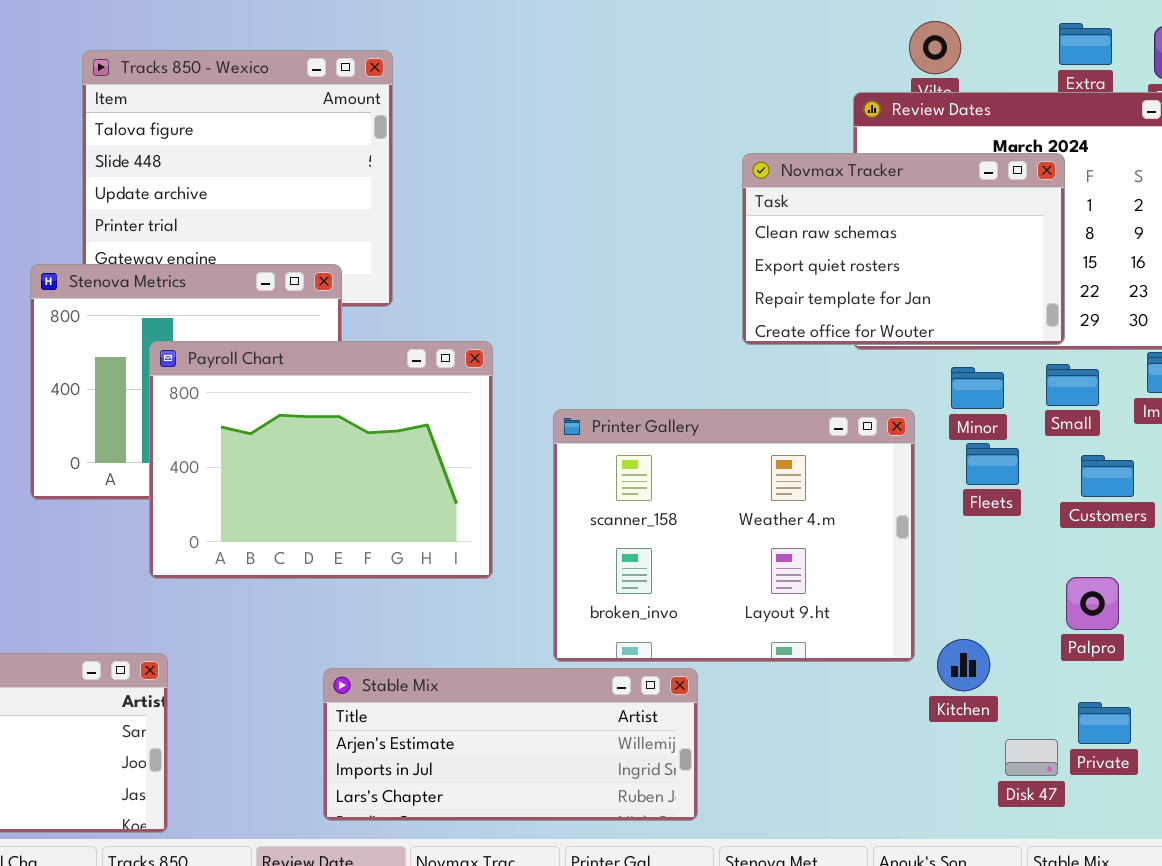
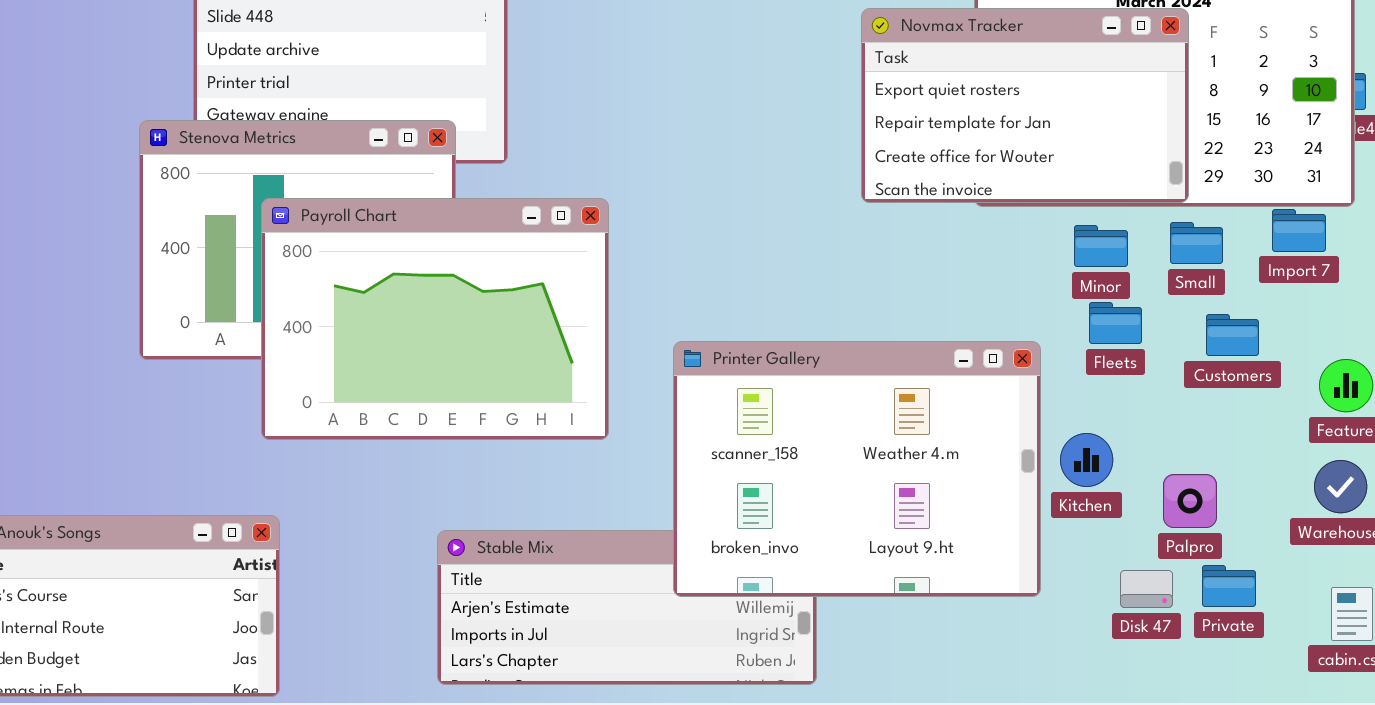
Novmax Tracker: [742,153,1065,345] -> [861,8,1189,203], scrolled down 1 row
Printer Gallery: [553,409,915,662] -> [673,341,1041,597], moved
Palpro: [1066,577,1119,630] -> [1163,474,1217,528], moved
Kitchen: [937,639,990,691] -> [1060,433,1113,487], moved
Disk 47: [1005,739,1058,776] -> [1120,570,1173,608], moved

:: YOUR INSTRUCTIONS ::
The listing above needs to be output again exactly. Don't include the pictures.

:: WRITTEN REPLY ::
Novmax Tracker: [742,153,1065,345] -> [861,8,1189,203], scrolled down 1 row
Printer Gallery: [553,409,915,662] -> [673,341,1041,597], moved
Palpro: [1066,577,1119,630] -> [1163,474,1217,528], moved
Kitchen: [937,639,990,691] -> [1060,433,1113,487], moved
Disk 47: [1005,739,1058,776] -> [1120,570,1173,608], moved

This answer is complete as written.